Task objective:
An exact copy of the entries below is required, with all pictures removed.

Data records:
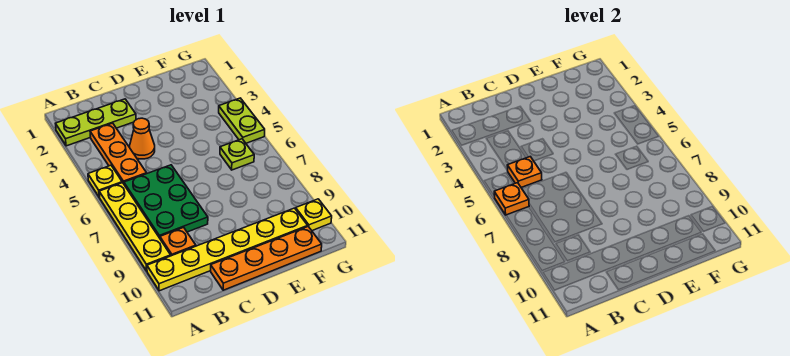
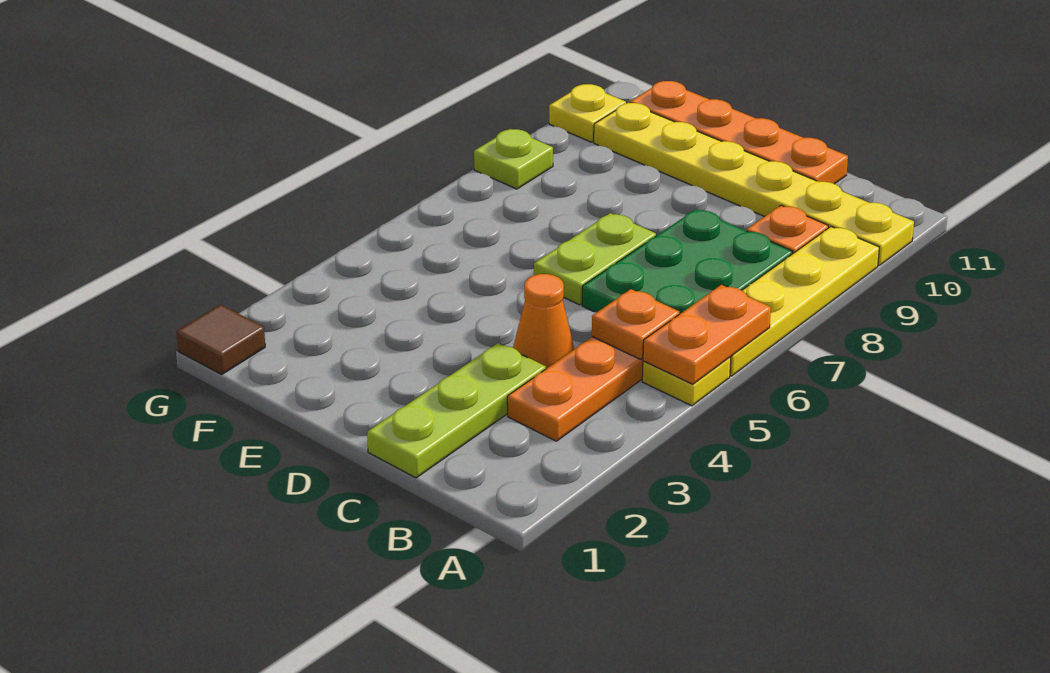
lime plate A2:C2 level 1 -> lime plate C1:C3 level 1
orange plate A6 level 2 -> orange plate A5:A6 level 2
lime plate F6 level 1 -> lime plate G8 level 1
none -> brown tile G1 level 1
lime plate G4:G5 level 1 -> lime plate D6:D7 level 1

Solution for this exercise:
lime plate A2:C2 level 1 -> lime plate C1:C3 level 1
orange plate A6 level 2 -> orange plate A5:A6 level 2
lime plate F6 level 1 -> lime plate G8 level 1
none -> brown tile G1 level 1
lime plate G4:G5 level 1 -> lime plate D6:D7 level 1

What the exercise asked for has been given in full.